__PROBLEM STATEMENT__
Omit the pictures. Transcribe exactly the lines below, from the one with "turquoise carton 484, 255, 529, 355" up to and including the last.

__Stored entries__
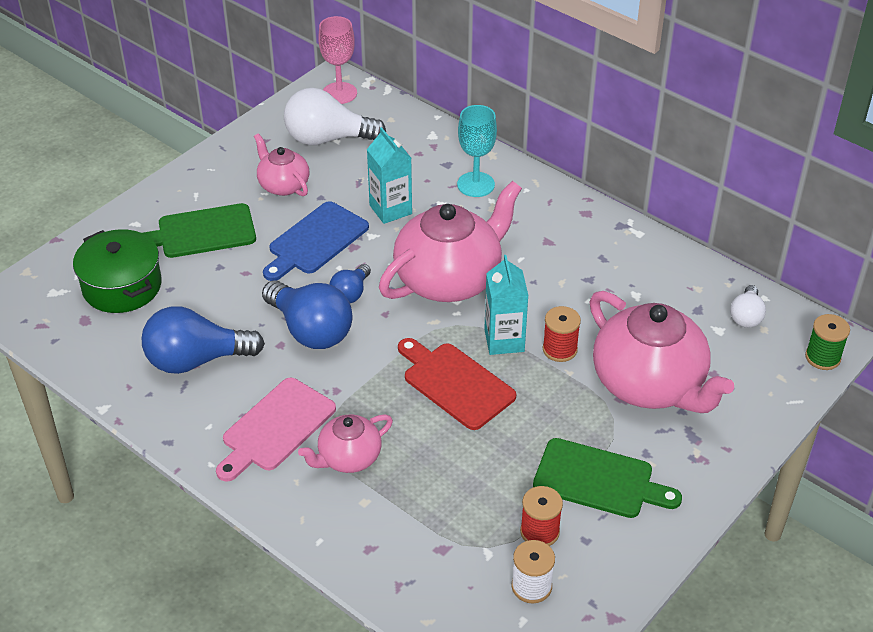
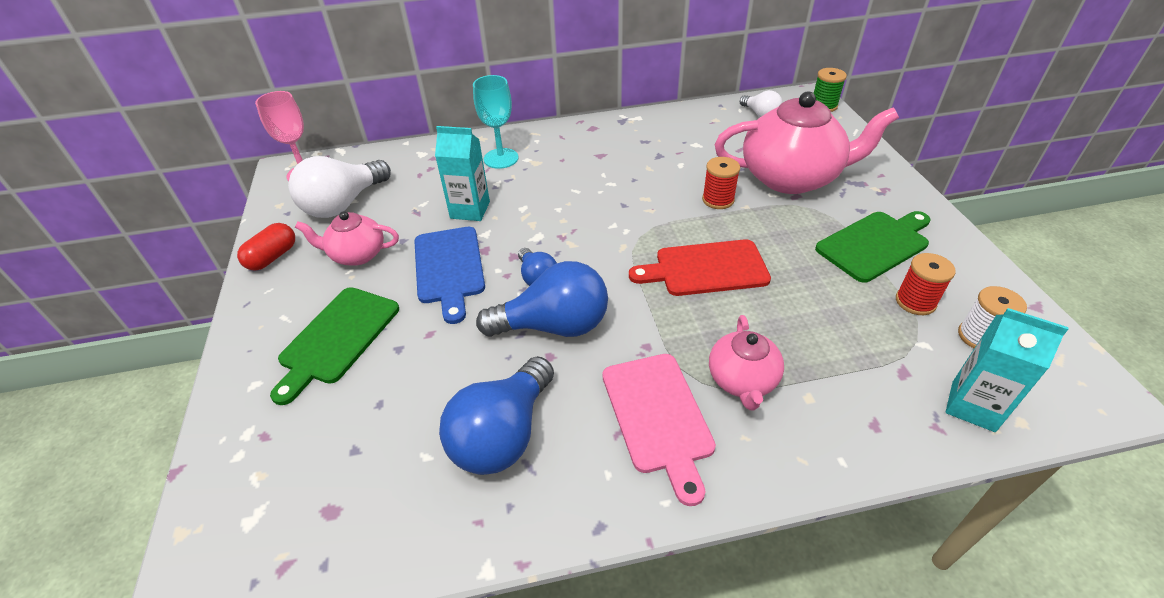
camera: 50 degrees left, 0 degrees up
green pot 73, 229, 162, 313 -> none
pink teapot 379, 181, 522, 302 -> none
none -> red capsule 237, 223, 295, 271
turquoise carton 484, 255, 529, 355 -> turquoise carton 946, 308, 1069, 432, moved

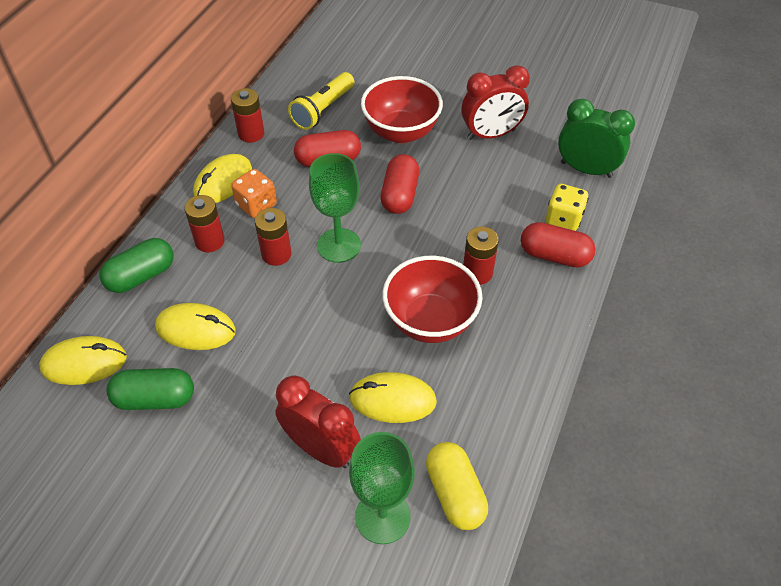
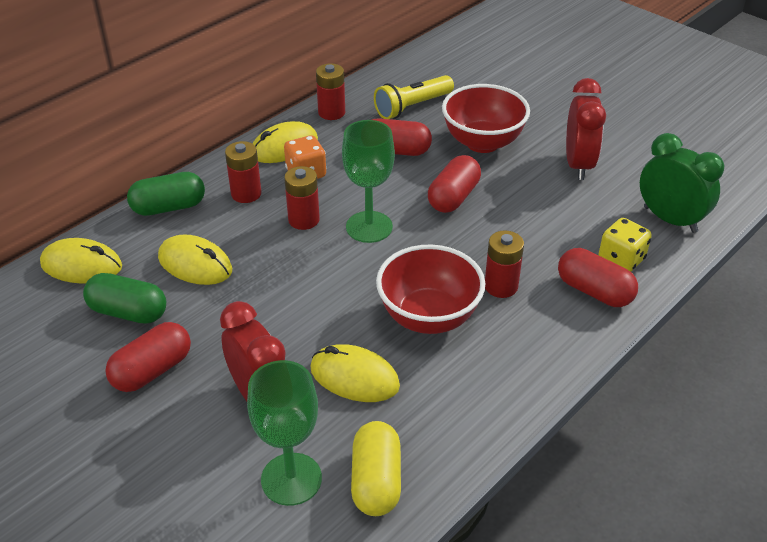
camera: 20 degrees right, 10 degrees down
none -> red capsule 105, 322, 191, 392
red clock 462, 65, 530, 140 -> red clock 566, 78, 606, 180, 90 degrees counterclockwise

__TASK OUTPUT__
turquoise carton 484, 255, 529, 355 -> turquoise carton 946, 308, 1069, 432, moved

camera: 20 degrees right, 10 degrees down
none -> red capsule 105, 322, 191, 392
red clock 462, 65, 530, 140 -> red clock 566, 78, 606, 180, 90 degrees counterclockwise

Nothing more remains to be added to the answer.